DATA SECTION: Begin
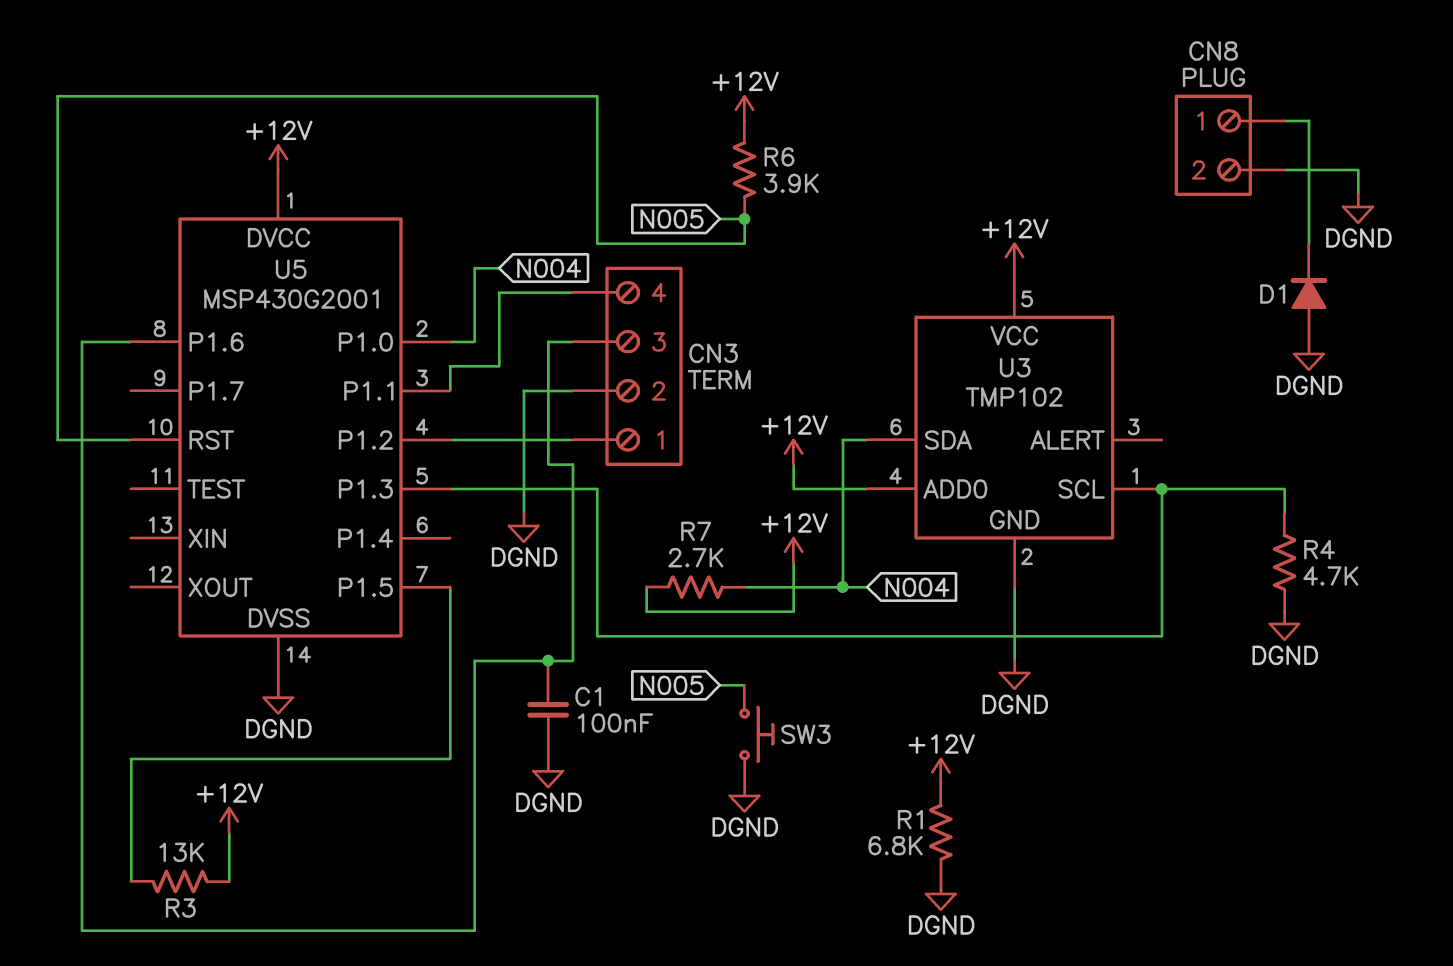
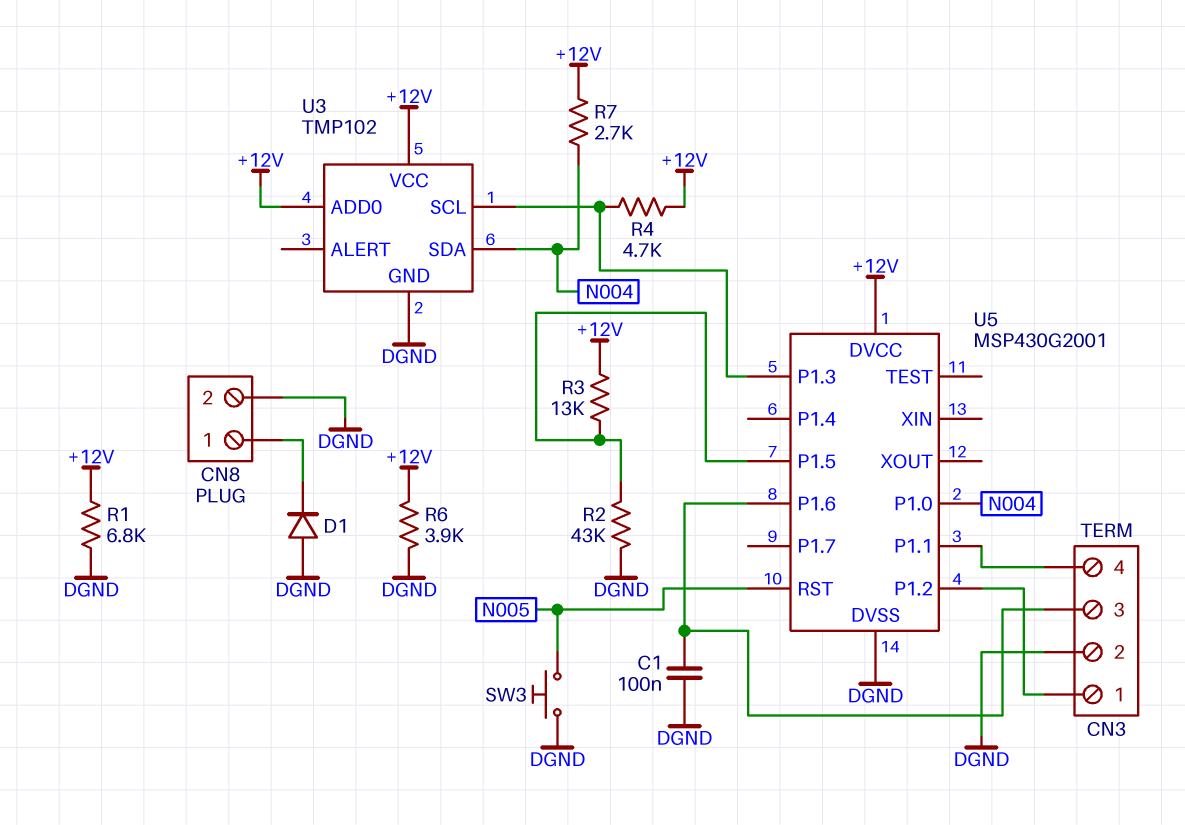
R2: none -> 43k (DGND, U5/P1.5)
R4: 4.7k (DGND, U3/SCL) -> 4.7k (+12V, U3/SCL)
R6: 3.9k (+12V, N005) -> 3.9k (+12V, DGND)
DATA SECTION: End
DATA SECTION: Begin
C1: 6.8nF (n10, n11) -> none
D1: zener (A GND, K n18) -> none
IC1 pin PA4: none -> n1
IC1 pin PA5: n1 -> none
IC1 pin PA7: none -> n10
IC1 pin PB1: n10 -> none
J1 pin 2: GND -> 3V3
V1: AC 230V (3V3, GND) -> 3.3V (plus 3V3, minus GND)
DATA SECTION: End
- [EXERCISE DETAILS]: Output exactly one stretch of the listing: from the line containing "IC1 pin PA4: none -> n1" through the line containing "V1: AC 230V", both end lines included.

- [RESULT OF THIS EXERCISE]:
IC1 pin PA4: none -> n1
IC1 pin PA5: n1 -> none
IC1 pin PA7: none -> n10
IC1 pin PB1: n10 -> none
J1 pin 2: GND -> 3V3
V1: AC 230V (3V3, GND) -> 3.3V (plus 3V3, minus GND)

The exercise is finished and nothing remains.